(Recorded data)
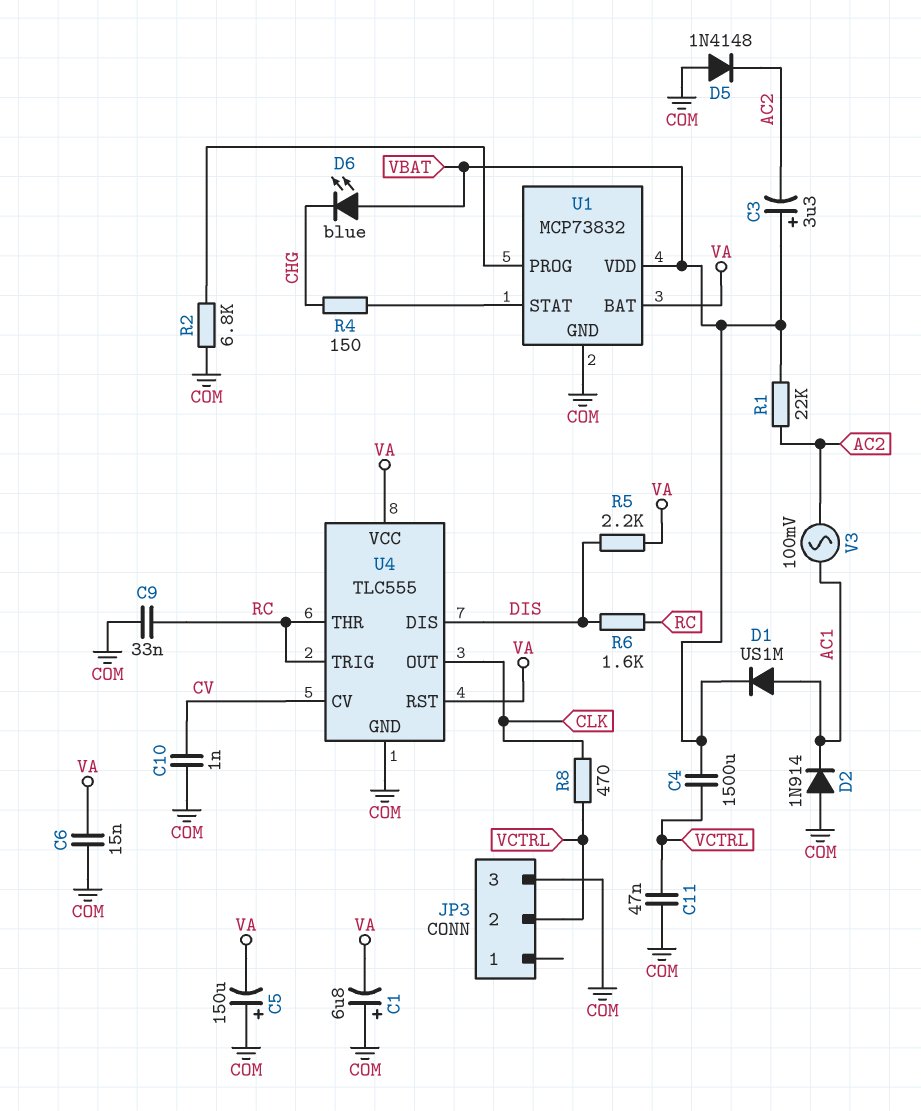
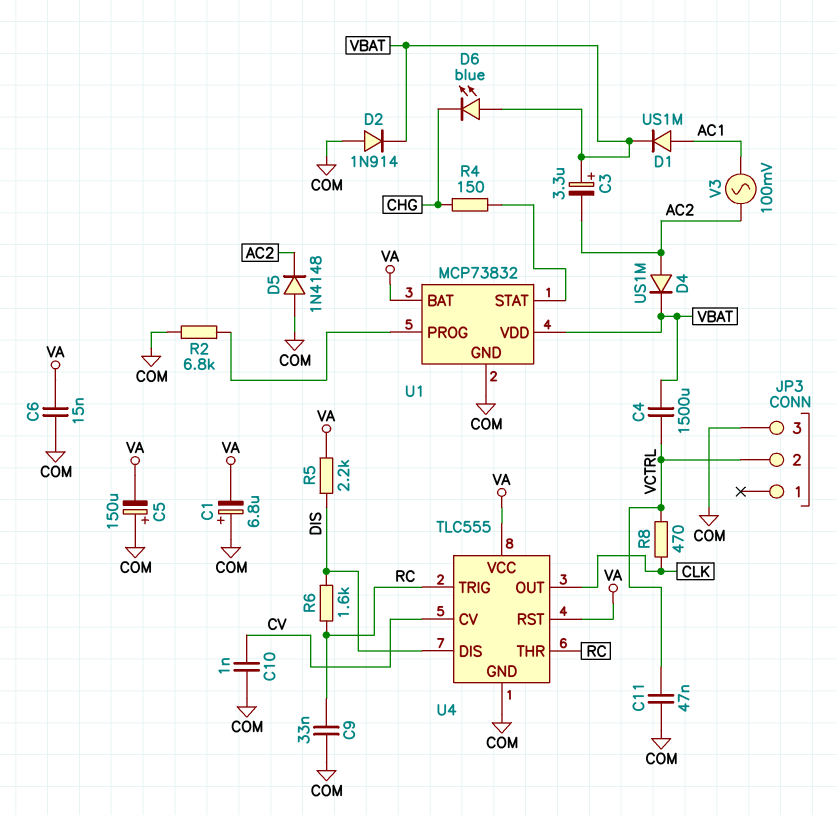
D2: diode 1N914 (A COM, K AC1) -> diode 1N914 (A COM, K VBAT)
D4: none -> diode US1M (A AC2, K VBAT)
R1: 22k (AC2, VBAT) -> none

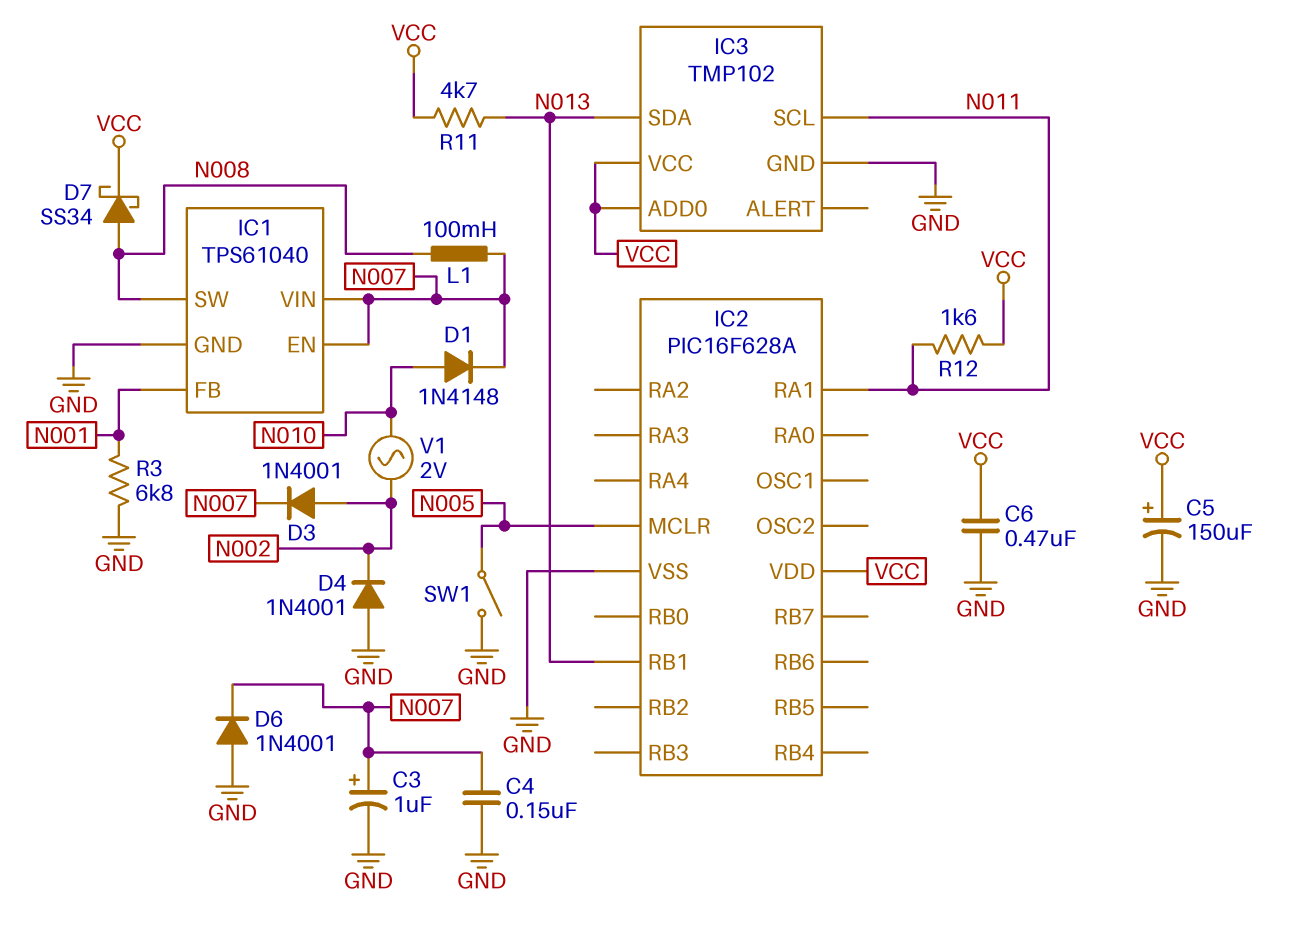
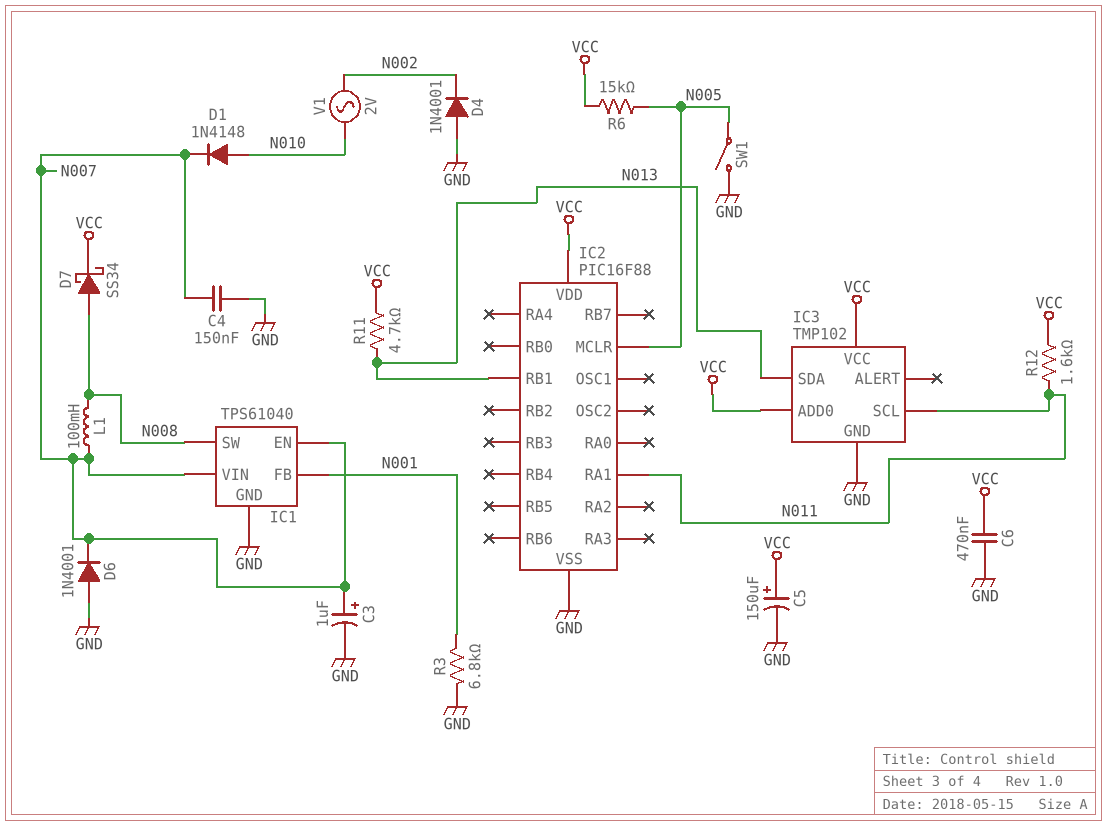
D3: diode 1N4001 (A N002, K N007) -> none
IC2: PIC16F628A -> PIC16F88
R6: none -> 15k (N005, VCC)

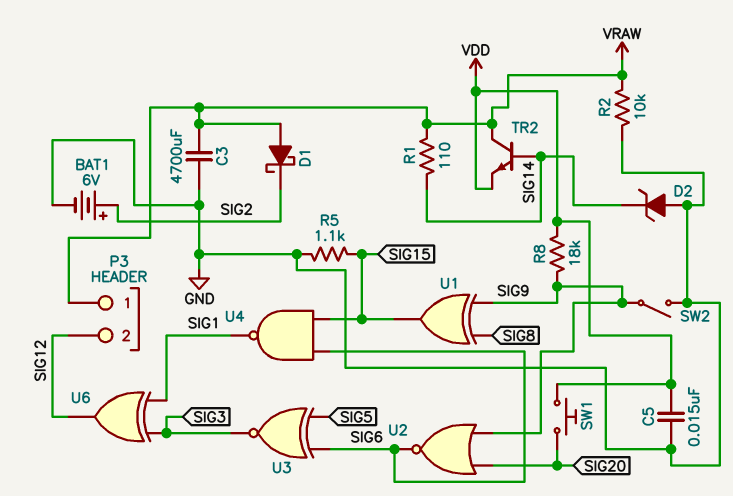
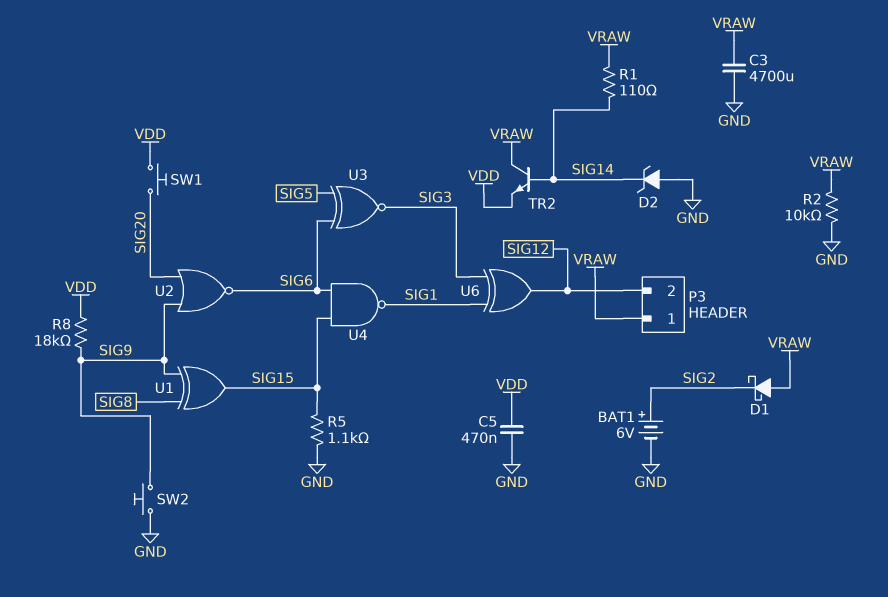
C5: 15nF (GND, VDD) -> 470nF (GND, VDD)
SW2: switch (GND, SIG9) -> button (GND, SIG9)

#### Task item
Only the lines of the data holding the string "none" are wanted; copy each of them.

#### Solution
D4: none -> diode US1M (A AC2, K VBAT)
R1: 22k (AC2, VBAT) -> none
D3: diode 1N4001 (A N002, K N007) -> none
R6: none -> 15k (N005, VCC)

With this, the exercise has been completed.